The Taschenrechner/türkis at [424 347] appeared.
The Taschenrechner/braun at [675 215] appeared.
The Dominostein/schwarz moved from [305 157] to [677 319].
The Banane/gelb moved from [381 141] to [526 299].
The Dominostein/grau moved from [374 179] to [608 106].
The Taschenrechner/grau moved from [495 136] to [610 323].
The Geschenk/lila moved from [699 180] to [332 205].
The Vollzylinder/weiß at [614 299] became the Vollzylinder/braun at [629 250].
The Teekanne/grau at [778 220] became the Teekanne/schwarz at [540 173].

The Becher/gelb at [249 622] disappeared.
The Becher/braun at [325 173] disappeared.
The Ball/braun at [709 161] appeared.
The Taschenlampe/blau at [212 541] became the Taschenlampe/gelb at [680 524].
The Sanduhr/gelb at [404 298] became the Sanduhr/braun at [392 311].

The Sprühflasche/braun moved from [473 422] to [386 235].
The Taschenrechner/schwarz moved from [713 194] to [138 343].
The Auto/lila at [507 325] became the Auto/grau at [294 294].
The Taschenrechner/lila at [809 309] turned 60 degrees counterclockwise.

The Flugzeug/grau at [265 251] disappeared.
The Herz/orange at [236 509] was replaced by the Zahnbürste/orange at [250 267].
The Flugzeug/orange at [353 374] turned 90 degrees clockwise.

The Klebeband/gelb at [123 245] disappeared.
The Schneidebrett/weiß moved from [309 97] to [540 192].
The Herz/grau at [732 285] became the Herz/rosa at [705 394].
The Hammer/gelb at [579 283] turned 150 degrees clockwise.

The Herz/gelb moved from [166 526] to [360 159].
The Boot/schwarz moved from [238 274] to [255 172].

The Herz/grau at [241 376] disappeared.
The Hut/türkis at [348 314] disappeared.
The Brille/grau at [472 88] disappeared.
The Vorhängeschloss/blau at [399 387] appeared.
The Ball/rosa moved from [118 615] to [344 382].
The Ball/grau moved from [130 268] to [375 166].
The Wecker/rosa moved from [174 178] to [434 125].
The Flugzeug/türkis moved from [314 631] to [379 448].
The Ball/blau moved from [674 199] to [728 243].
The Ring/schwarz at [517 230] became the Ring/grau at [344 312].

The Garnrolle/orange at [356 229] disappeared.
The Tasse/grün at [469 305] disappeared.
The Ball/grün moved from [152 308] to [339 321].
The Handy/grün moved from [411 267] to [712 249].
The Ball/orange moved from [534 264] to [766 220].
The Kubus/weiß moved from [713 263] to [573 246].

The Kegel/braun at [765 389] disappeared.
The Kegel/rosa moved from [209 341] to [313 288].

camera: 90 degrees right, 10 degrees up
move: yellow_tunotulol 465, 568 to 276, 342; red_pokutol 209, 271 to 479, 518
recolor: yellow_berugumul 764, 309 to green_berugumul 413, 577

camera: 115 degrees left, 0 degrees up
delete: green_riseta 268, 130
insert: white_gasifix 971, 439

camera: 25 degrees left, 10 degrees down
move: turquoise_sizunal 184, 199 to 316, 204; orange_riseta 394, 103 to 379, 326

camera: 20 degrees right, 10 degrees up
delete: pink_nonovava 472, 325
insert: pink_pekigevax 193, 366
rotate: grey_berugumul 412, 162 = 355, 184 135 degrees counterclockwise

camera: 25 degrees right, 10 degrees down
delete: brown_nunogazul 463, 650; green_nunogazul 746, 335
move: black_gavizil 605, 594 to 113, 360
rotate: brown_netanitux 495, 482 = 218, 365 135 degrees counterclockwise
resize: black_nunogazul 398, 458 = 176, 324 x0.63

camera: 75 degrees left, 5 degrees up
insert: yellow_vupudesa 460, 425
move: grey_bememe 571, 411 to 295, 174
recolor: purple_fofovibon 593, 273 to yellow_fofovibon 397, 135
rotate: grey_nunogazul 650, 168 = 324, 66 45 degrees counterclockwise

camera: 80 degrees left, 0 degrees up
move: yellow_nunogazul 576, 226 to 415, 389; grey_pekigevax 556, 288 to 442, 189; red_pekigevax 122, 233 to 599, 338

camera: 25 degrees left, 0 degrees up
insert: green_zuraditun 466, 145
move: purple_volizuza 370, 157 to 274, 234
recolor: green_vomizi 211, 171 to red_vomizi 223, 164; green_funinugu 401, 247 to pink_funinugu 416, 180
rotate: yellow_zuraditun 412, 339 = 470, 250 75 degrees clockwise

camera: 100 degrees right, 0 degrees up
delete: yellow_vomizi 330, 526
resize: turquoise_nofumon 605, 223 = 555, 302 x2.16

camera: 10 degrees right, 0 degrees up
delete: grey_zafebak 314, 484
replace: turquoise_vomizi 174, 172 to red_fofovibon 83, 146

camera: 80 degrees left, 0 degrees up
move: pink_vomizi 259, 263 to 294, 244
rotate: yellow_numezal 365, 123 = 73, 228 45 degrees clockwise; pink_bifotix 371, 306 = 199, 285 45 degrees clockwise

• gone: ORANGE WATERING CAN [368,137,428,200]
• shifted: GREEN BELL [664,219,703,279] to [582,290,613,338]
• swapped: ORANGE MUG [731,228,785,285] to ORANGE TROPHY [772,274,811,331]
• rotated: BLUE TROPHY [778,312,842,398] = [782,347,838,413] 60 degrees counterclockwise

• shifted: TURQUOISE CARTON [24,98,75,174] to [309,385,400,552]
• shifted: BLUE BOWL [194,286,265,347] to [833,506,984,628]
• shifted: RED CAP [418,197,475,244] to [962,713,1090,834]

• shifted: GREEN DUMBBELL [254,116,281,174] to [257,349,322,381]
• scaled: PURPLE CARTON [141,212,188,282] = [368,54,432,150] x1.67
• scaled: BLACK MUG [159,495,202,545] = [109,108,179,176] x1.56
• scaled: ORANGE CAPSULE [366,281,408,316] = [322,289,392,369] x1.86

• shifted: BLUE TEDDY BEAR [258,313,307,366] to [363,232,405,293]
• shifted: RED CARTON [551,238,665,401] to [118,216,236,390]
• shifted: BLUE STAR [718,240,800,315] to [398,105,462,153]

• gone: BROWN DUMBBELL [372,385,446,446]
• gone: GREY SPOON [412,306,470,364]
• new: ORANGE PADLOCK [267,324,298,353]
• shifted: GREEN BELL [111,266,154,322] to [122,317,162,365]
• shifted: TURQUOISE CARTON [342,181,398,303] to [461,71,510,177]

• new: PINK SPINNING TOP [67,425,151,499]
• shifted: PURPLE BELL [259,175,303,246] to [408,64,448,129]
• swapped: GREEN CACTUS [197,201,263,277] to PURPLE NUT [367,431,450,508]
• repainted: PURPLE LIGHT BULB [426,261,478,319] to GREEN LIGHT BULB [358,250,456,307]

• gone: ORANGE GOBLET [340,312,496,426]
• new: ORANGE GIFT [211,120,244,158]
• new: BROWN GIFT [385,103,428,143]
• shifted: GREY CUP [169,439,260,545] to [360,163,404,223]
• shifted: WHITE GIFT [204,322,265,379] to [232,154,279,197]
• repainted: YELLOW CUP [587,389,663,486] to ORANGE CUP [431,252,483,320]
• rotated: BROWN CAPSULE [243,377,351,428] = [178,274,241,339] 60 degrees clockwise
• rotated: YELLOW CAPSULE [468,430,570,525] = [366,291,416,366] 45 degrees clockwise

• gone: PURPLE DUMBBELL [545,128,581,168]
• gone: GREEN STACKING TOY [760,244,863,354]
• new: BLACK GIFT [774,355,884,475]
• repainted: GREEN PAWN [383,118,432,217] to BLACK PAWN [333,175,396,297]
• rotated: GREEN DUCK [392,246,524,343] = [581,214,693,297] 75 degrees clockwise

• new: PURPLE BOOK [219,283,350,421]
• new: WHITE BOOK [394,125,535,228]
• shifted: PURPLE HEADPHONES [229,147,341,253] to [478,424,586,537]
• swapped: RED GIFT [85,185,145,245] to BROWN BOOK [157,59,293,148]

::::::

Your objective »
Reproduce the material above exactly, beginning at its first line and ending with the line that holds "The Vollzylinder/weiß at". Include nothing else.

Exercise result »
The Taschenrechner/türkis at [424 347] appeared.
The Taschenrechner/braun at [675 215] appeared.
The Dominostein/schwarz moved from [305 157] to [677 319].
The Banane/gelb moved from [381 141] to [526 299].
The Dominostein/grau moved from [374 179] to [608 106].
The Taschenrechner/grau moved from [495 136] to [610 323].
The Geschenk/lila moved from [699 180] to [332 205].
The Vollzylinder/weiß at [614 299] became the Vollzylinder/braun at [629 250].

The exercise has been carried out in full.